Assigned task —
The answer must be every line of the records below that contains the word "turquoise", copied out.

Given information —
--------
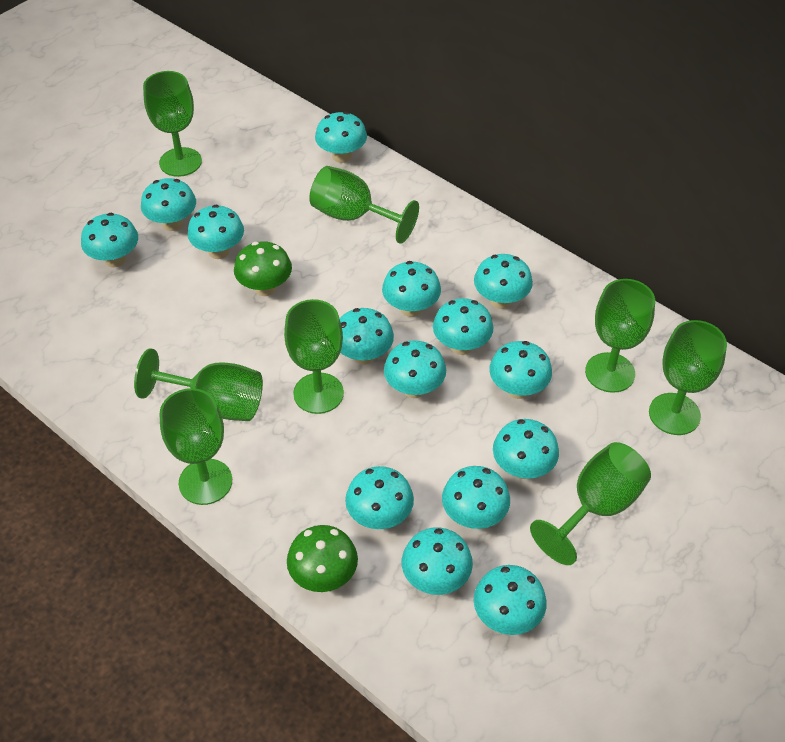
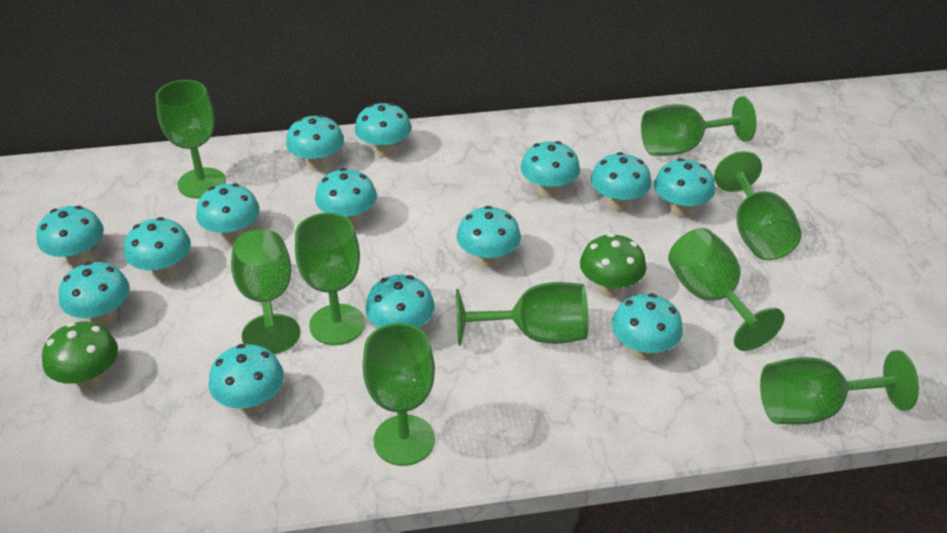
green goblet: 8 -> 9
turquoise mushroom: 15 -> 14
--------
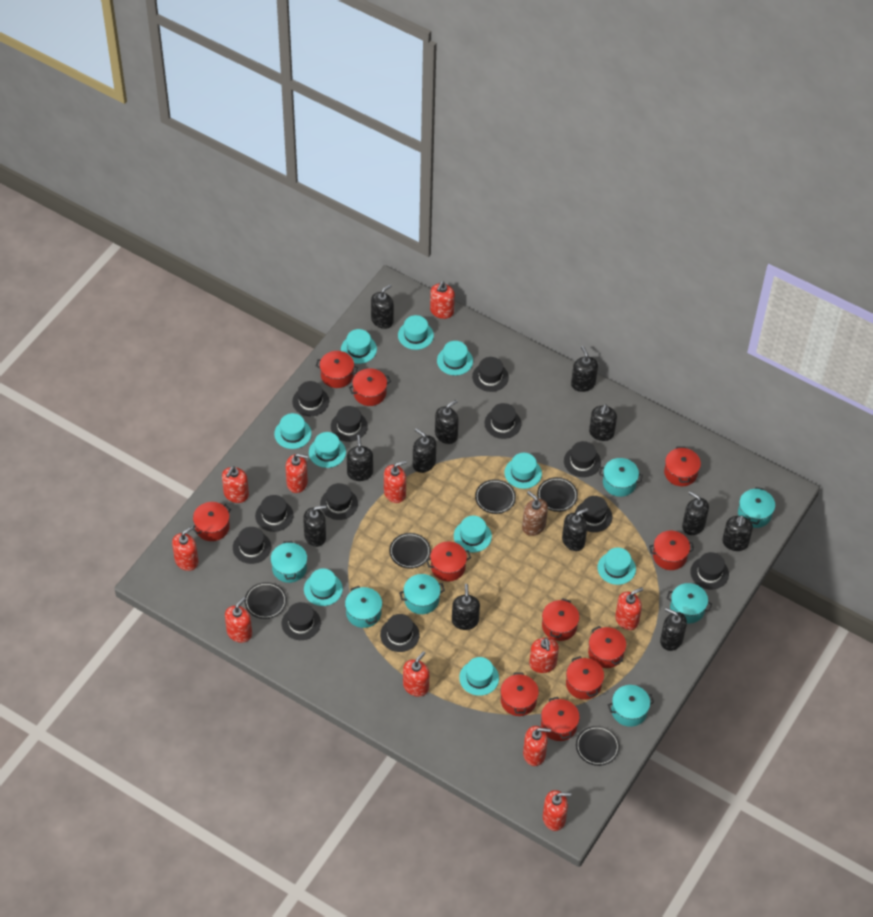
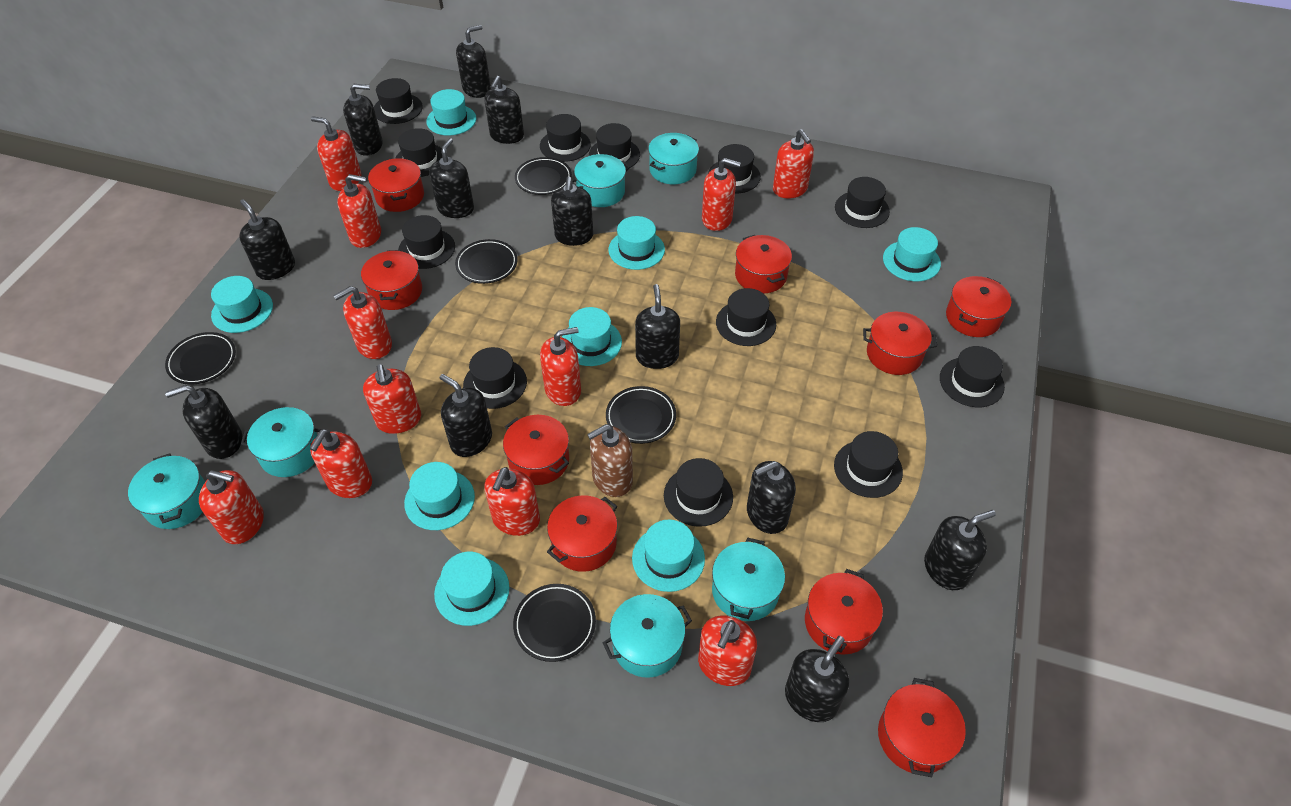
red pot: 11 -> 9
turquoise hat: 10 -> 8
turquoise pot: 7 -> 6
--------
Output below —
turquoise mushroom: 15 -> 14
turquoise hat: 10 -> 8
turquoise pot: 7 -> 6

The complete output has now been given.